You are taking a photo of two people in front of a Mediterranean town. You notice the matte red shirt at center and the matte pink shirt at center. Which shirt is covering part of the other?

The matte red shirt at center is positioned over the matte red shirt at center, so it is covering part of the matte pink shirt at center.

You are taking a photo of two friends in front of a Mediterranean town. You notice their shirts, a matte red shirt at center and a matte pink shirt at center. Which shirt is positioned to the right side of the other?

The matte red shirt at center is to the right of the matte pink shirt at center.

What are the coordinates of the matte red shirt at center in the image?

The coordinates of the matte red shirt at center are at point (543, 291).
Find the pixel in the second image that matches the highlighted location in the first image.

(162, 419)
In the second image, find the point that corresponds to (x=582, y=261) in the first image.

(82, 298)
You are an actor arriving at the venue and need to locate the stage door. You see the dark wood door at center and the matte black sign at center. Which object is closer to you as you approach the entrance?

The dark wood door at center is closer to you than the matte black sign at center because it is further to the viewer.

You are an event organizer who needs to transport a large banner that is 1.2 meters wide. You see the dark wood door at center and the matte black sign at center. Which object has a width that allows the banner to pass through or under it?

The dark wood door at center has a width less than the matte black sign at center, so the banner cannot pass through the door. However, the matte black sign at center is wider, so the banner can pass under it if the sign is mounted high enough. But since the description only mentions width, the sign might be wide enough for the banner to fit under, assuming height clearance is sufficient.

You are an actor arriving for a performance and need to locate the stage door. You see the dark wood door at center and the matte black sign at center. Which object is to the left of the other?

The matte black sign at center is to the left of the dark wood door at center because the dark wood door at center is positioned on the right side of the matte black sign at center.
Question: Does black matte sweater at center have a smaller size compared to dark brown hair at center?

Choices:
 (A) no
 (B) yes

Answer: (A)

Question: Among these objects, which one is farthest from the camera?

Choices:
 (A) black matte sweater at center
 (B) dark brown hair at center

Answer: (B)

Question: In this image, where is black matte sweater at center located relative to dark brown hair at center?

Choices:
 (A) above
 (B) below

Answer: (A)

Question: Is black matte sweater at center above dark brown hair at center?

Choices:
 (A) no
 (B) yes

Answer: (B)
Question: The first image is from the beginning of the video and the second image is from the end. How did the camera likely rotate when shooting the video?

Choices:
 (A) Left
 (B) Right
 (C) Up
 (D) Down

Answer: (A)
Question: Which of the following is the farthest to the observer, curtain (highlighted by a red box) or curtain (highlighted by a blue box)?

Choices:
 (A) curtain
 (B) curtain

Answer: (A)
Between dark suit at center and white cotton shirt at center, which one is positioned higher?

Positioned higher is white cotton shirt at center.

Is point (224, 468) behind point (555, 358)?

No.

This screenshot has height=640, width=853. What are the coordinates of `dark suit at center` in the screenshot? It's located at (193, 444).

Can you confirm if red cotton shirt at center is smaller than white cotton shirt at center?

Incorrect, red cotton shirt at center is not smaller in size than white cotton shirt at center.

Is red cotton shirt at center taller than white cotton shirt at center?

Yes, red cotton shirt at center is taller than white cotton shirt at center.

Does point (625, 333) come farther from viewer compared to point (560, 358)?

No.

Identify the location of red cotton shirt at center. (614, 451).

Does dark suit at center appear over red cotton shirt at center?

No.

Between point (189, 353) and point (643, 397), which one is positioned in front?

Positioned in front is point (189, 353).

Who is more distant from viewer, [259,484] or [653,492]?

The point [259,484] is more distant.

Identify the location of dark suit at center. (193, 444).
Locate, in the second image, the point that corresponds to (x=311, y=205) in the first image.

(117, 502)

== What is required ==
Copy out all of the records above word for word, keeping every line in its original order.

== The response ==
You are taking a photo of two people in front of a Mediterranean town. You notice the matte red shirt at center and the matte pink shirt at center. Which shirt is covering part of the other?

The matte red shirt at center is positioned over the matte red shirt at center, so it is covering part of the matte pink shirt at center.

You are taking a photo of two friends in front of a Mediterranean town. You notice their shirts, a matte red shirt at center and a matte pink shirt at center. Which shirt is positioned to the right side of the other?

The matte red shirt at center is to the right of the matte pink shirt at center.

What are the coordinates of the matte red shirt at center in the image?

The coordinates of the matte red shirt at center are at point (543, 291).
Find the pixel in the second image that matches the highlighted location in the first image.

(162, 419)
In the second image, find the point that corresponds to (x=582, y=261) in the first image.

(82, 298)
You are an actor arriving at the venue and need to locate the stage door. You see the dark wood door at center and the matte black sign at center. Which object is closer to you as you approach the entrance?

The dark wood door at center is closer to you than the matte black sign at center because it is further to the viewer.

You are an event organizer who needs to transport a large banner that is 1.2 meters wide. You see the dark wood door at center and the matte black sign at center. Which object has a width that allows the banner to pass through or under it?

The dark wood door at center has a width less than the matte black sign at center, so the banner cannot pass through the door. However, the matte black sign at center is wider, so the banner can pass under it if the sign is mounted high enough. But since the description only mentions width, the sign might be wide enough for the banner to fit under, assuming height clearance is sufficient.

You are an actor arriving for a performance and need to locate the stage door. You see the dark wood door at center and the matte black sign at center. Which object is to the left of the other?

The matte black sign at center is to the left of the dark wood door at center because the dark wood door at center is positioned on the right side of the matte black sign at center.
Question: Does black matte sweater at center have a smaller size compared to dark brown hair at center?

Choices:
 (A) no
 (B) yes

Answer: (A)

Question: Among these objects, which one is farthest from the camera?

Choices:
 (A) black matte sweater at center
 (B) dark brown hair at center

Answer: (B)

Question: In this image, where is black matte sweater at center located relative to dark brown hair at center?

Choices:
 (A) above
 (B) below

Answer: (A)

Question: Is black matte sweater at center above dark brown hair at center?

Choices:
 (A) no
 (B) yes

Answer: (B)
Question: The first image is from the beginning of the video and the second image is from the end. How did the camera likely rotate when shooting the video?

Choices:
 (A) Left
 (B) Right
 (C) Up
 (D) Down

Answer: (A)
Question: Which of the following is the farthest to the observer, curtain (highlighted by a red box) or curtain (highlighted by a blue box)?

Choices:
 (A) curtain
 (B) curtain

Answer: (A)
Between dark suit at center and white cotton shirt at center, which one is positioned higher?

Positioned higher is white cotton shirt at center.

Is point (224, 468) behind point (555, 358)?

No.

This screenshot has height=640, width=853. What are the coordinates of `dark suit at center` in the screenshot? It's located at (193, 444).

Can you confirm if red cotton shirt at center is smaller than white cotton shirt at center?

Incorrect, red cotton shirt at center is not smaller in size than white cotton shirt at center.

Is red cotton shirt at center taller than white cotton shirt at center?

Yes, red cotton shirt at center is taller than white cotton shirt at center.

Does point (625, 333) come farther from viewer compared to point (560, 358)?

No.

Identify the location of red cotton shirt at center. (614, 451).

Does dark suit at center appear over red cotton shirt at center?

No.

Between point (189, 353) and point (643, 397), which one is positioned in front?

Positioned in front is point (189, 353).

Who is more distant from viewer, [259,484] or [653,492]?

The point [259,484] is more distant.

Identify the location of dark suit at center. (193, 444).
Locate, in the second image, the point that corresponds to (x=311, y=205) in the first image.

(117, 502)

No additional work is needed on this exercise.